----- Material supplied

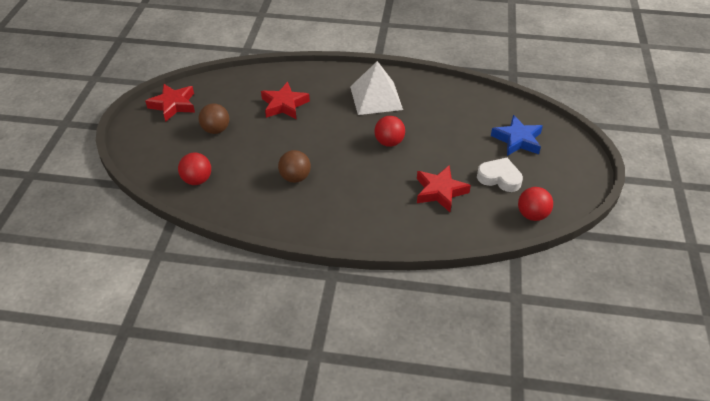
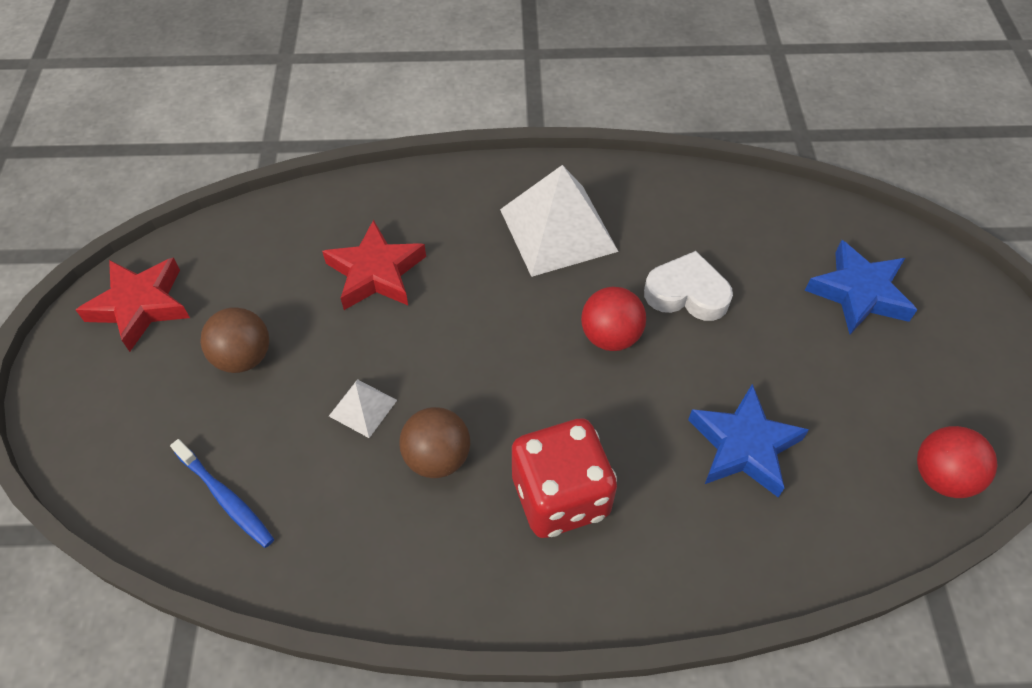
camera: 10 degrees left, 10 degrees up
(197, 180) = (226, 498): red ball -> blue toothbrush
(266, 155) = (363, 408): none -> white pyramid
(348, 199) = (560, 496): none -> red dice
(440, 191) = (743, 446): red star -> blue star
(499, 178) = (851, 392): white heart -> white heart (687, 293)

----------
----- Material supplied

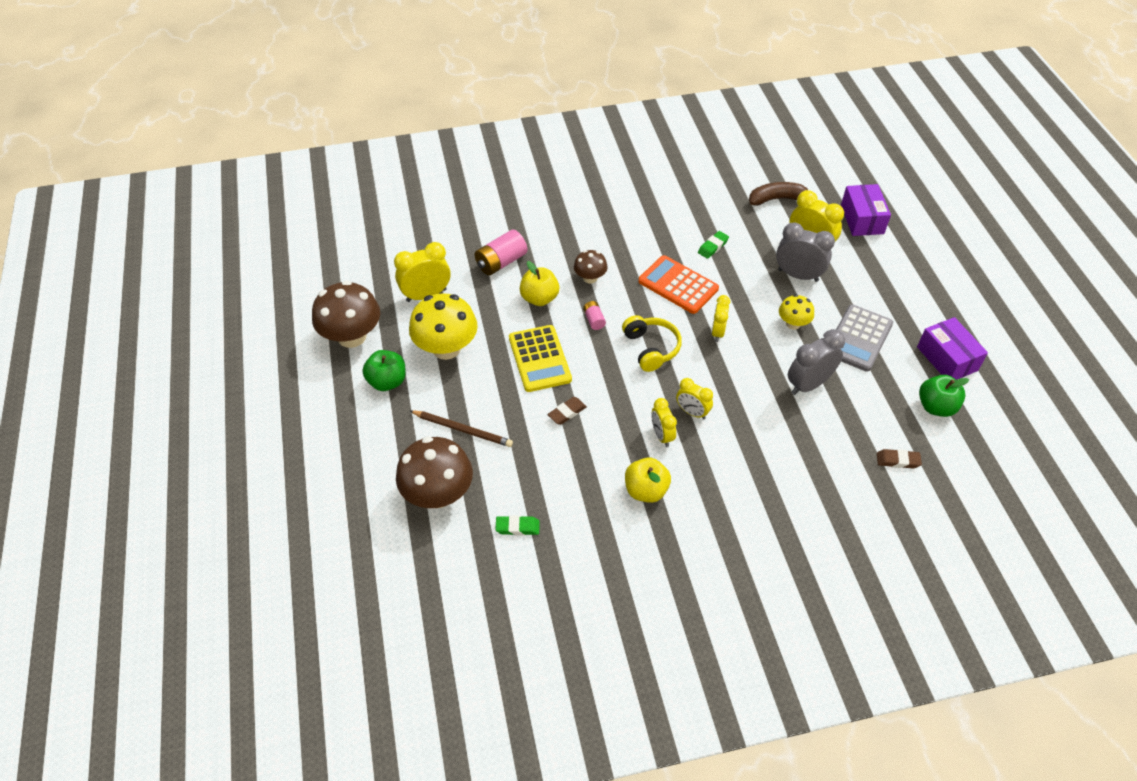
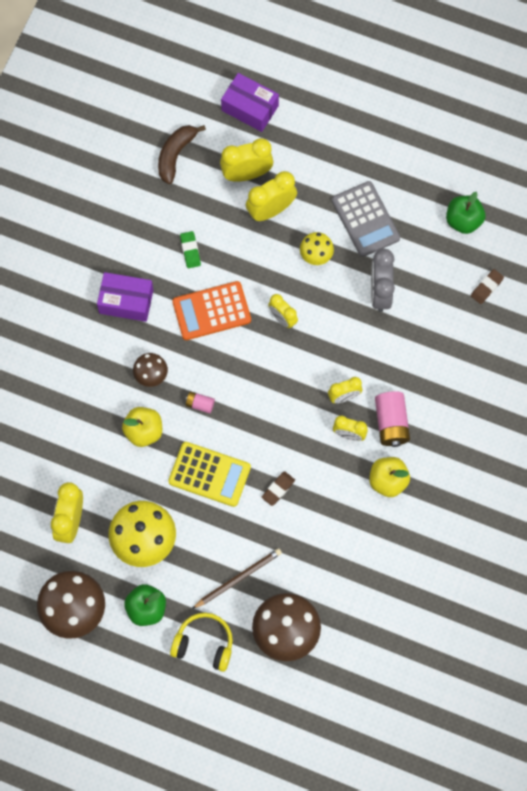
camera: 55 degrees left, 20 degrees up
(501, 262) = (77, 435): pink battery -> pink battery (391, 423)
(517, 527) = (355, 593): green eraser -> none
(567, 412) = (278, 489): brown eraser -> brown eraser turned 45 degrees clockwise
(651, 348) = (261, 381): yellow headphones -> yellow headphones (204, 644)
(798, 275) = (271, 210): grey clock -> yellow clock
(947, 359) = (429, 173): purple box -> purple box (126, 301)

----------
----- Material supplied

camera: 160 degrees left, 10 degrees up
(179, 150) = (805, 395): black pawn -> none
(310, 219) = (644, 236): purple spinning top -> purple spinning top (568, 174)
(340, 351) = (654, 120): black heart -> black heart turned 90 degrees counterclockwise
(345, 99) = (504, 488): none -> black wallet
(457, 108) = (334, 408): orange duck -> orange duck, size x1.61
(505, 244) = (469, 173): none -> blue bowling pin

----------

Try it: Everything from the line containing "(310, 219) = (644, 236): purple" through the line containing "(505, 244) = (469, 173): none" in the material above should be retyped exactly, both ends included, and nothing more.

Answer box:
(310, 219) = (644, 236): purple spinning top -> purple spinning top (568, 174)
(340, 351) = (654, 120): black heart -> black heart turned 90 degrees counterclockwise
(345, 99) = (504, 488): none -> black wallet
(457, 108) = (334, 408): orange duck -> orange duck, size x1.61
(505, 244) = (469, 173): none -> blue bowling pin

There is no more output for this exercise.